#### Data entries ####

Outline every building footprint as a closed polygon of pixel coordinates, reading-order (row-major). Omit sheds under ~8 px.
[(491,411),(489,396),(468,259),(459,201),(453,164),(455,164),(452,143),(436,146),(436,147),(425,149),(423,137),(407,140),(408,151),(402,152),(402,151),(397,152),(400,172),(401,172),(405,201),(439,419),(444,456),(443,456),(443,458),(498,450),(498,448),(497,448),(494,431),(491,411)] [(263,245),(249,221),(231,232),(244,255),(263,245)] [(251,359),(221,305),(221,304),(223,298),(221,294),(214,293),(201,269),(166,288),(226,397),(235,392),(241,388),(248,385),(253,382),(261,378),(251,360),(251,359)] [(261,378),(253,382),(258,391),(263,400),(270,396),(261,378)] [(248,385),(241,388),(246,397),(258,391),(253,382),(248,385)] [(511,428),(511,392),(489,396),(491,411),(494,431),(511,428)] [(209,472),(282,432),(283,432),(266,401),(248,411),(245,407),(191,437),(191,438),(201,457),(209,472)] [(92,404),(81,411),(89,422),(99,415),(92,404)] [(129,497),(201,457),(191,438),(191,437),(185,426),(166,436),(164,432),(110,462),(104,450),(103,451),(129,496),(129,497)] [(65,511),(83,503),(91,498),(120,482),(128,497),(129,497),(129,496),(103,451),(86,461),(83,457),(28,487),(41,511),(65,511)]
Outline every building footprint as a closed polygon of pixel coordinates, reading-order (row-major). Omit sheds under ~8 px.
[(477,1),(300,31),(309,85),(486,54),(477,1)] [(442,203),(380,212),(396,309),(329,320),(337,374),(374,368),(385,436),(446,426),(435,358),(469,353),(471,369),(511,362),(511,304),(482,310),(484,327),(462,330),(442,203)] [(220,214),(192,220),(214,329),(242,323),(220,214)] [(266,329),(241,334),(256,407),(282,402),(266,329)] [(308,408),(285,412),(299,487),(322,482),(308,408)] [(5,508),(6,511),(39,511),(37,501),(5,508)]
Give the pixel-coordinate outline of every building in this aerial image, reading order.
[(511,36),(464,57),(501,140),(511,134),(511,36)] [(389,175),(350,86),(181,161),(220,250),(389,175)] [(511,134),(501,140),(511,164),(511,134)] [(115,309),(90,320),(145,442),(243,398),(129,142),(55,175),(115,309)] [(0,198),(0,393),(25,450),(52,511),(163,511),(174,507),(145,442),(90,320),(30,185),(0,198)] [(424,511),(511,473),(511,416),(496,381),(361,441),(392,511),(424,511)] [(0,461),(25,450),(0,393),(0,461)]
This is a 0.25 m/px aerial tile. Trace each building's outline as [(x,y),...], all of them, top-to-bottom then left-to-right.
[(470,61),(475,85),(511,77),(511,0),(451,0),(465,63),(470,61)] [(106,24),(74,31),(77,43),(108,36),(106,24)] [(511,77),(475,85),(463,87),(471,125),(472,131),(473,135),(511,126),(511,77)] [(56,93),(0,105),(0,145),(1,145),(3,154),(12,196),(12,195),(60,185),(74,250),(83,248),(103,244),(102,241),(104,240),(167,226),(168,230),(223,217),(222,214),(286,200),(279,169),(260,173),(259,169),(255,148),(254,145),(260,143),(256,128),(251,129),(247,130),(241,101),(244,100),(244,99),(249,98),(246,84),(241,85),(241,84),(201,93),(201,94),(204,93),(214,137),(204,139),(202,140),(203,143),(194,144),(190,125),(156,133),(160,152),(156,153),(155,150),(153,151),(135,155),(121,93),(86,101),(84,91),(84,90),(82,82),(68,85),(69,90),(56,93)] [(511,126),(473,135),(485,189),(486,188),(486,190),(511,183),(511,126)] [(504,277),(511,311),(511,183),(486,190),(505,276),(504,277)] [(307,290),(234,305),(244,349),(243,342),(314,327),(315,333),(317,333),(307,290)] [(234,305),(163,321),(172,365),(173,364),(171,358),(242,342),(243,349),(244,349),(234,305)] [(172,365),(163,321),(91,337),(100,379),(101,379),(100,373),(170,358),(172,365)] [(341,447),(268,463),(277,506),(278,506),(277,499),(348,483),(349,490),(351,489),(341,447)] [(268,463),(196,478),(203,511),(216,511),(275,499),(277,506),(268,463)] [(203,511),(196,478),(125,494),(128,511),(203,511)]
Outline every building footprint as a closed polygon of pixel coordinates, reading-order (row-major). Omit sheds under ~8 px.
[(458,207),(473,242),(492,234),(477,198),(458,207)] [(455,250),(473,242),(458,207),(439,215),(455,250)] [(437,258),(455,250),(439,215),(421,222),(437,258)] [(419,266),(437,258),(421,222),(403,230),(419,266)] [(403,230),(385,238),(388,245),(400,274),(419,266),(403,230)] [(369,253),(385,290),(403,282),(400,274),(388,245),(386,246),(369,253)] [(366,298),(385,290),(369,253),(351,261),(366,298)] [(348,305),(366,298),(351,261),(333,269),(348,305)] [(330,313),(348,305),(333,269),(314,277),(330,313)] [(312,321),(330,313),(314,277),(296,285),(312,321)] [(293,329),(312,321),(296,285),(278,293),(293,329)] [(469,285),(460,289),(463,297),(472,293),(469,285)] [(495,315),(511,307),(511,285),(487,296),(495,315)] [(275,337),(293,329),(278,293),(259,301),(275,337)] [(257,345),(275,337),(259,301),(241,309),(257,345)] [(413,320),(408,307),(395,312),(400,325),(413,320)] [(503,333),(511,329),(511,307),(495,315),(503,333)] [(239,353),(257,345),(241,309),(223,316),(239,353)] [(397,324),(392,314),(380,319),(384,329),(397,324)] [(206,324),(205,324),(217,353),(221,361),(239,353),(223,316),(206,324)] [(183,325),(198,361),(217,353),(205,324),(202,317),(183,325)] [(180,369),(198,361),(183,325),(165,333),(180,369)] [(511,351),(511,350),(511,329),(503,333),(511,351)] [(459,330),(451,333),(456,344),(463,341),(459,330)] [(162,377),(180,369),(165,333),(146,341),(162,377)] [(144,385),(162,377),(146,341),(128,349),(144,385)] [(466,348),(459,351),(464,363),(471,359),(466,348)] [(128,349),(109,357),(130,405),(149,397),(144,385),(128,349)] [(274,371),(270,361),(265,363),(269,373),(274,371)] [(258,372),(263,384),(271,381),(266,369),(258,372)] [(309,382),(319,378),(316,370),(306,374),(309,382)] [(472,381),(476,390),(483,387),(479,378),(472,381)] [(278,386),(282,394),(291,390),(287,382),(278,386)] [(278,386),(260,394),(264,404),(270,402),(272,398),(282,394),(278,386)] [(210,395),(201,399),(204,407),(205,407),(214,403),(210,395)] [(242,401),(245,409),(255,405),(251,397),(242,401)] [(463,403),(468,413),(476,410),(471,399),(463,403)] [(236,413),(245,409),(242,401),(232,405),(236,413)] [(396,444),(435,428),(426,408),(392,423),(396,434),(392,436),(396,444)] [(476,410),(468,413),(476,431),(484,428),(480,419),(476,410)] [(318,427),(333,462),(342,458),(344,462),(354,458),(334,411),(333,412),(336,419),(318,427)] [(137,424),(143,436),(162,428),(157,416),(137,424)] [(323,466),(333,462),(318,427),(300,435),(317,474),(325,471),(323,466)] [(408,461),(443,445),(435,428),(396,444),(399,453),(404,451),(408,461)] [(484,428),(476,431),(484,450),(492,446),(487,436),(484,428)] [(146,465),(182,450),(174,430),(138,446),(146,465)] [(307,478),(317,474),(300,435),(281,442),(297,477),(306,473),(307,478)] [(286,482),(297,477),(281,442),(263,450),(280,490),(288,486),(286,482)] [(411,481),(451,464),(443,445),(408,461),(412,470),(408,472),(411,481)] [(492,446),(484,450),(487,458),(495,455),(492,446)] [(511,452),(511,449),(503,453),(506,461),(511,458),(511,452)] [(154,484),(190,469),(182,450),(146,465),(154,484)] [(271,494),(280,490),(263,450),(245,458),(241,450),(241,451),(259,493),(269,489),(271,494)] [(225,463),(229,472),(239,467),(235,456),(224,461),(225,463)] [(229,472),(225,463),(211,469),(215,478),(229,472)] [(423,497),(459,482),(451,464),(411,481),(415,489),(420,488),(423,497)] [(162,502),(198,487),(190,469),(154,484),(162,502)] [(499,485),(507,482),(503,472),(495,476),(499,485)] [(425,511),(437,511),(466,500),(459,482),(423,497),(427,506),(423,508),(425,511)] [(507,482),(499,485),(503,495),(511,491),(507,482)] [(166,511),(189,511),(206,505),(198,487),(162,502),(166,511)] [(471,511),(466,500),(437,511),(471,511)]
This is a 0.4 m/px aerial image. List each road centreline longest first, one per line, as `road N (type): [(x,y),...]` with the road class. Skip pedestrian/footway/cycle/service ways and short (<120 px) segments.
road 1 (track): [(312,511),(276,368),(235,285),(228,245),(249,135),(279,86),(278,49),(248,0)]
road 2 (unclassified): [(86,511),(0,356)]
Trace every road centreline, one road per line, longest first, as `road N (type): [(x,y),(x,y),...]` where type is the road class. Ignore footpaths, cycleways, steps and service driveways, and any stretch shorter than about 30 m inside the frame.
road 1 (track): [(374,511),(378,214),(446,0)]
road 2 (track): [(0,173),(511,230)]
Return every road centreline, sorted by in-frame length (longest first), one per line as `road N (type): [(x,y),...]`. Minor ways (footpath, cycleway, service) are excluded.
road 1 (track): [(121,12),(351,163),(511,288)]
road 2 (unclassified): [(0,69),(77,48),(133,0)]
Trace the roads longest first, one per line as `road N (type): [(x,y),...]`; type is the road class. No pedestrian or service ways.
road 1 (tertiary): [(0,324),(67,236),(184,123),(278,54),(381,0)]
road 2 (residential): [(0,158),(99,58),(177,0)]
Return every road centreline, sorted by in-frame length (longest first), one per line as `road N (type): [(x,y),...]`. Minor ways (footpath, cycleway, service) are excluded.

####

- _Requirements_
Beginning at the line of the records above that contains "Trace every road" and stopping after the line that contains "road 2 (unclassified): [(0,69),(77,48),(133,0)]", output those lines as a JSON list of strings, one string per line, with blank lines omitted.

- _Solution to this task_
[
  "Trace every road centreline, one road per line, longest first, as `road N (type): [(x,y),(x,y),...]` where type is the road class. Ignore footpaths, cycleways, steps and service driveways, and any stretch shorter than about 30 m inside the frame.",
  "road 1 (track): [(374,511),(378,214),(446,0)]",
  "road 2 (track): [(0,173),(511,230)]",
  "Return every road centreline, sorted by in-frame length (longest first), one per line as `road N (type): [(x,y),...]`. Minor ways (footpath, cycleway, service) are excluded.",
  "road 1 (track): [(121,12),(351,163),(511,288)]",
  "road 2 (unclassified): [(0,69),(77,48),(133,0)]"
]